(The input begins)

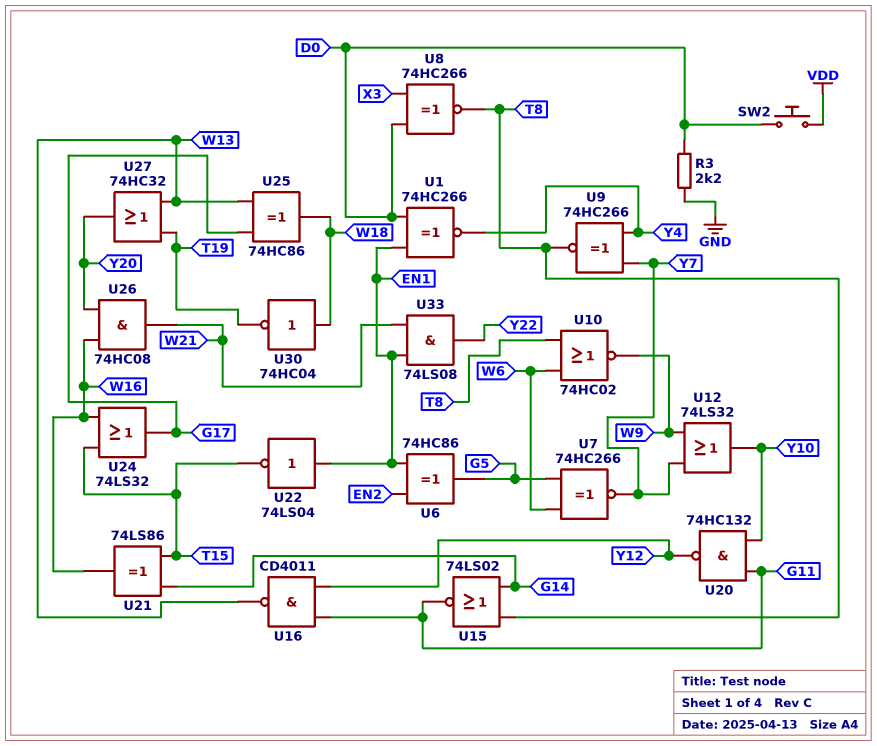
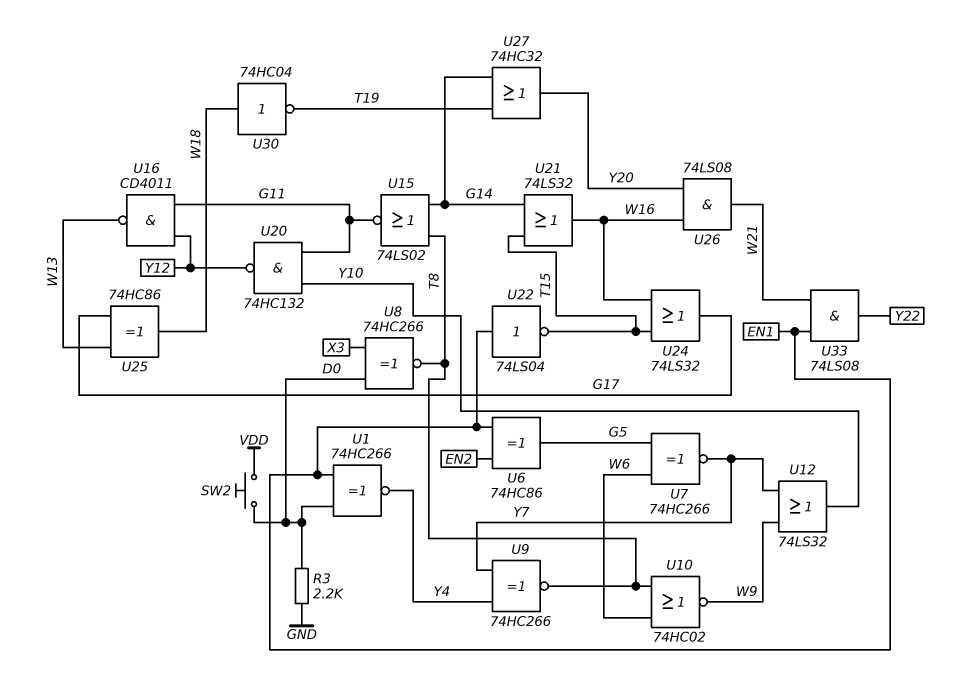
U21: XOR 74LS86 (in G14, in T15, out W16) -> OR 74LS32 (in G14, in T15, out W16)
U26: AND 74HC08 (in W16, in Y20, out W21) -> AND 74LS08 (in W16, in Y20, out W21)
U27: OR 74HC32 (in T19, in W13, out Y20) -> OR 74HC32 (in G14, in T19, out Y20)

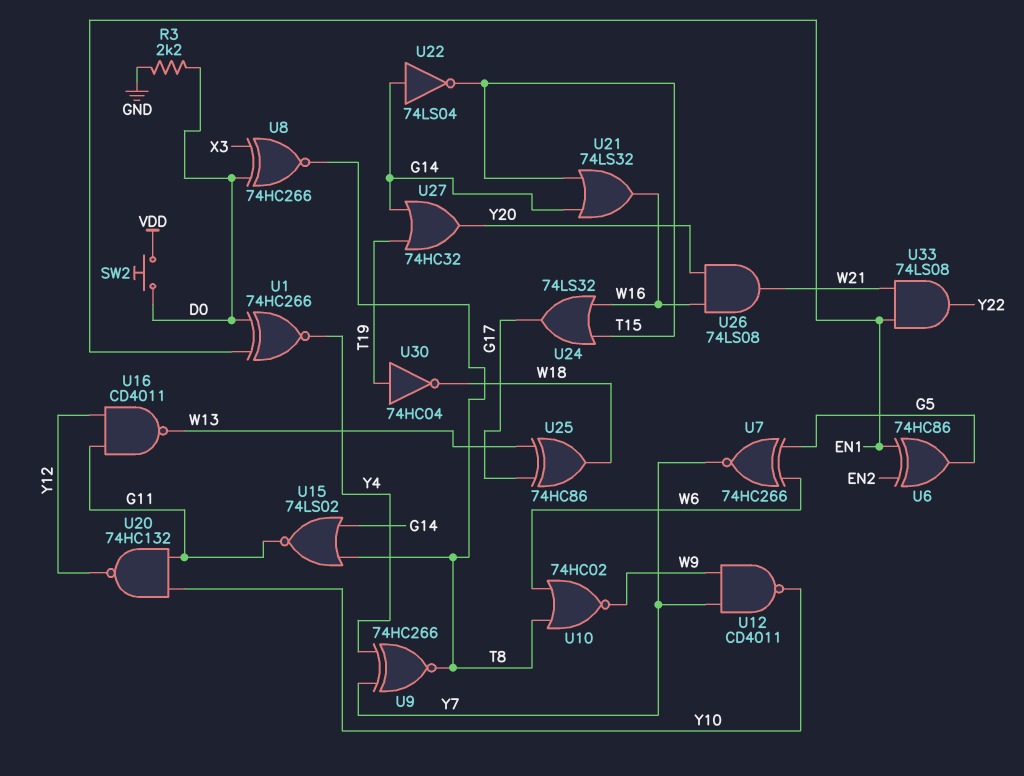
U12: OR 74LS32 (in W9, in Y7, out Y10) -> NAND CD4011 (in W9, in Y7, out Y10)
U22: NOT 74LS04 (in EN1, out T15) -> NOT 74LS04 (in G14, out T15)
U30: NOT 74HC04 (in W18, out T19) -> NOT 74HC04 (in T19, out W18)

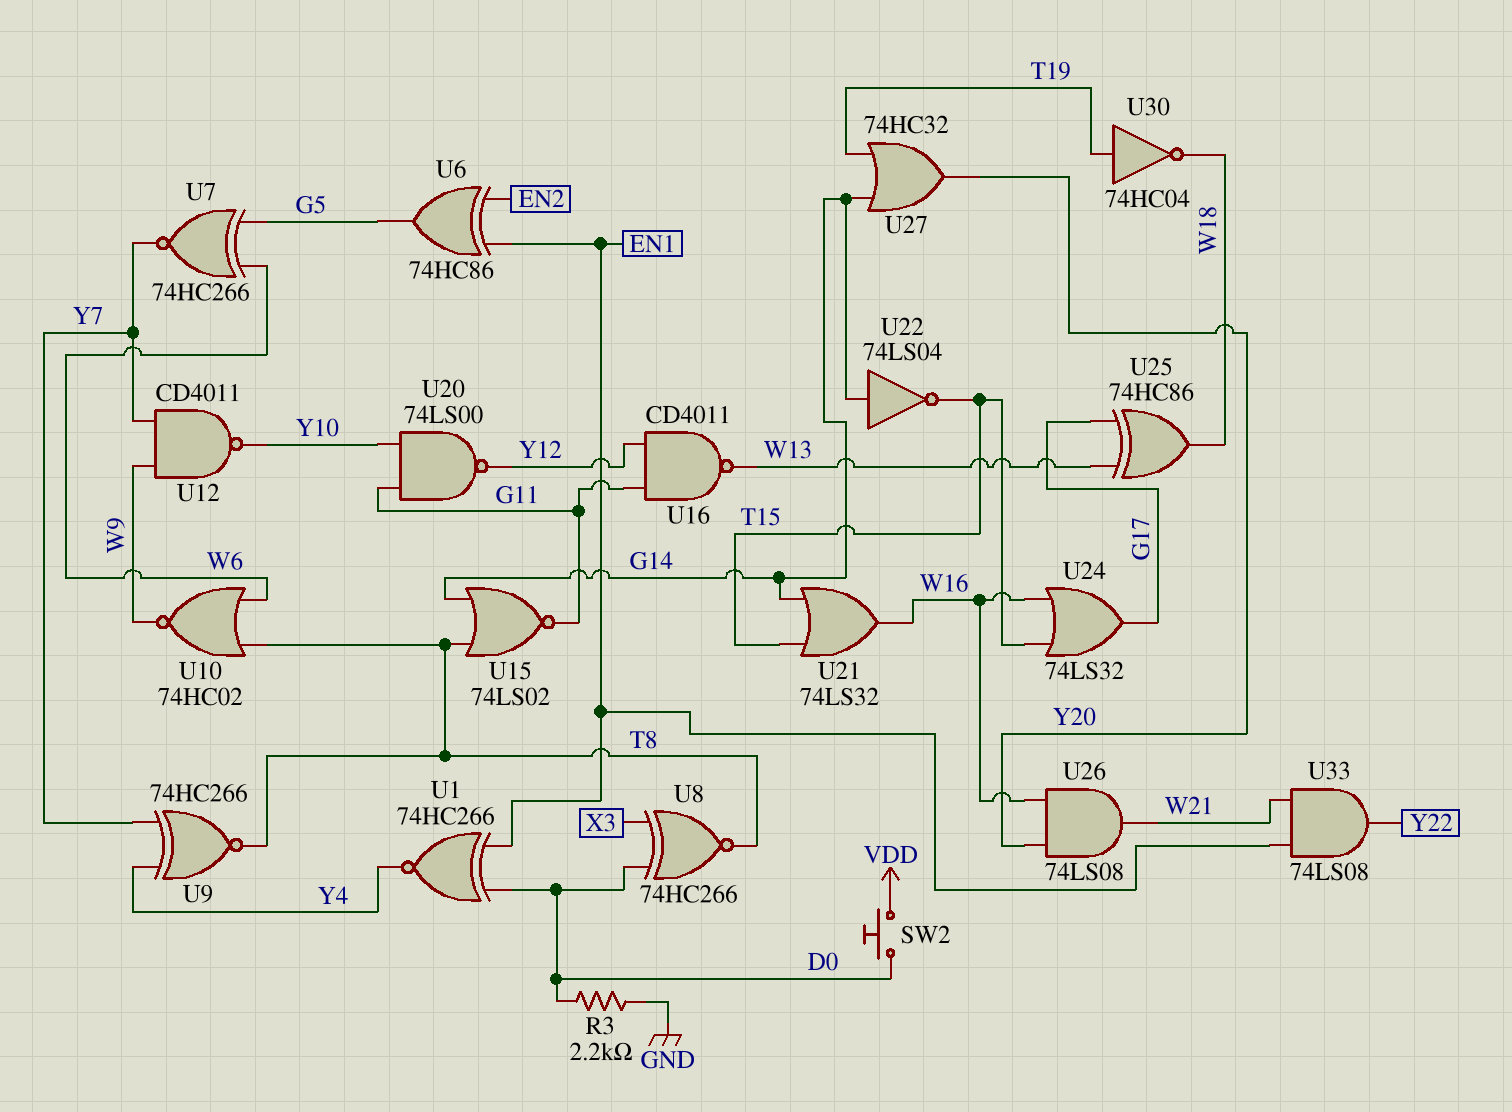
U20: NAND 74HC132 (in G11, in Y10, out Y12) -> NAND 74LS00 (in G11, in Y10, out Y12)

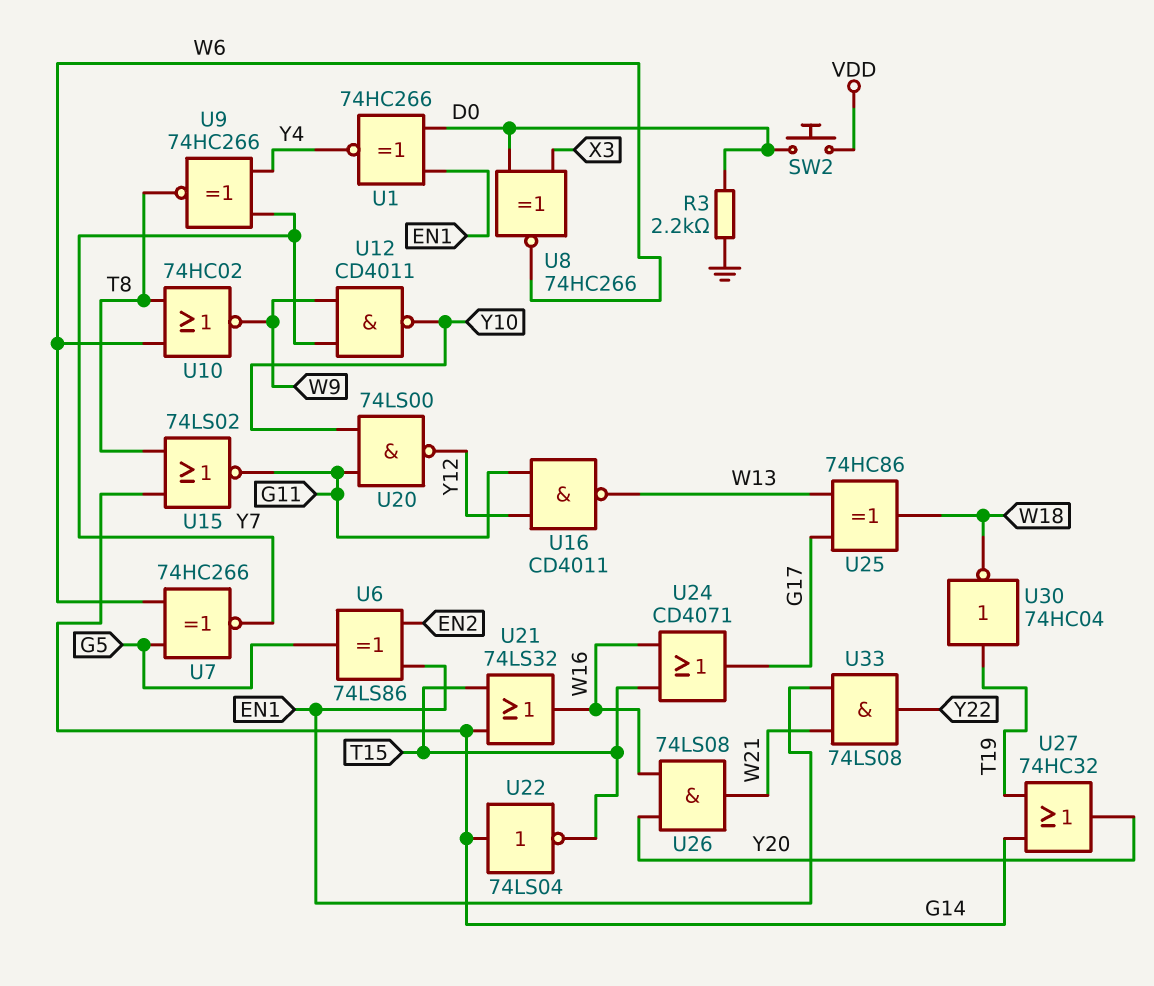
U6: XOR 74HC86 (in EN1, in EN2, out G5) -> XOR 74LS86 (in EN1, in EN2, out G5)
U8: XNOR 74HC266 (in D0, in X3, out T8) -> XNOR 74HC266 (in D0, in X3, out W6)
U24: OR 74LS32 (in T15, in W16, out G17) -> OR CD4071 (in T15, in W16, out G17)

(The input ends)

_Assignment_
Write out again, exactly, each line from the one containing "U27: OR 74HC32" through the last line of the entries, and omit every picture.

_Exercise result_
U27: OR 74HC32 (in T19, in W13, out Y20) -> OR 74HC32 (in G14, in T19, out Y20)

U12: OR 74LS32 (in W9, in Y7, out Y10) -> NAND CD4011 (in W9, in Y7, out Y10)
U22: NOT 74LS04 (in EN1, out T15) -> NOT 74LS04 (in G14, out T15)
U30: NOT 74HC04 (in W18, out T19) -> NOT 74HC04 (in T19, out W18)

U20: NAND 74HC132 (in G11, in Y10, out Y12) -> NAND 74LS00 (in G11, in Y10, out Y12)

U6: XOR 74HC86 (in EN1, in EN2, out G5) -> XOR 74LS86 (in EN1, in EN2, out G5)
U8: XNOR 74HC266 (in D0, in X3, out T8) -> XNOR 74HC266 (in D0, in X3, out W6)
U24: OR 74LS32 (in T15, in W16, out G17) -> OR CD4071 (in T15, in W16, out G17)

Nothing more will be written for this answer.